▶ **Your instructions**:
The output should be every line below that includes the word "bottle".

▶ **Given records**:
━━━━━━━━━━━━━━━━

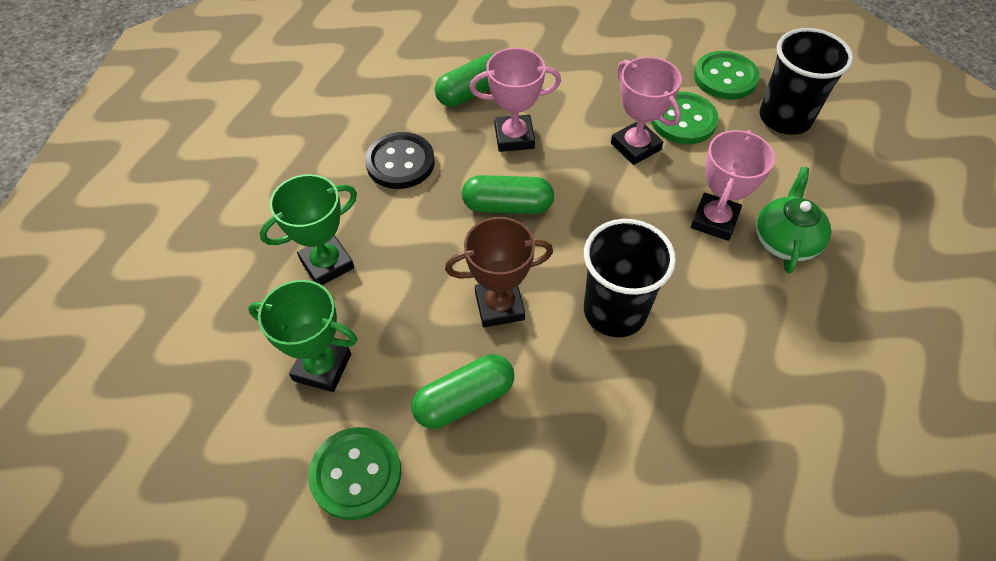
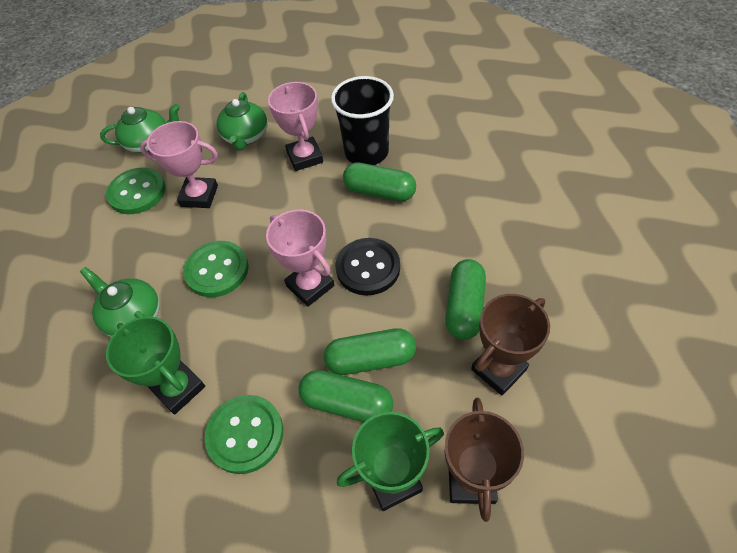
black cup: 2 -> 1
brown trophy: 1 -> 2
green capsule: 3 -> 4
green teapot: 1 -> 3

━━━━━━━━━━━━━━━━

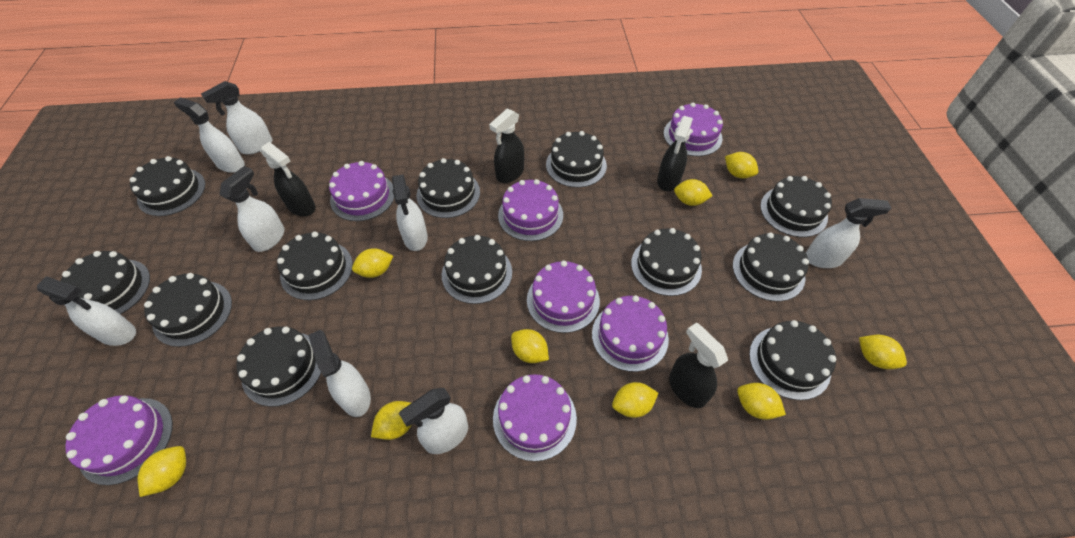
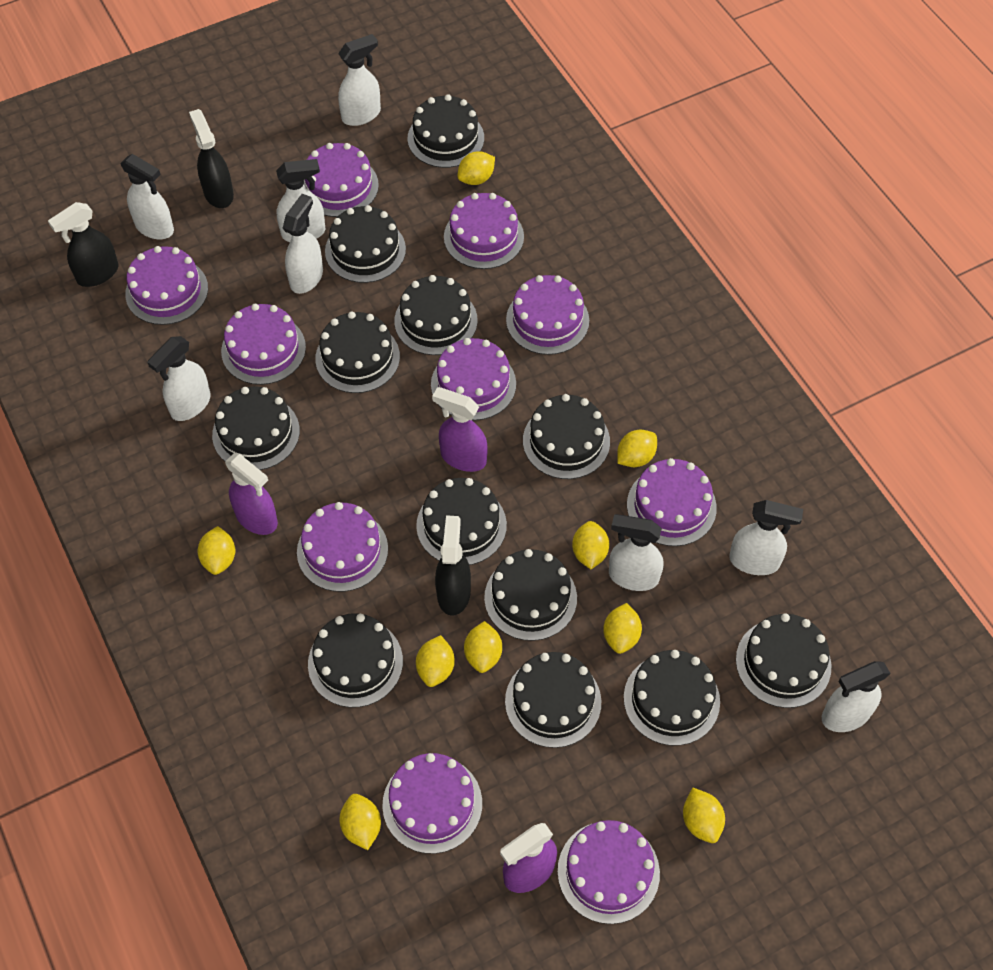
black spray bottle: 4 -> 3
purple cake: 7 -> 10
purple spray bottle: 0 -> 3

━━━━━━━━━━━━━━━━

▶ **Exercise result**:
black spray bottle: 4 -> 3
purple spray bottle: 0 -> 3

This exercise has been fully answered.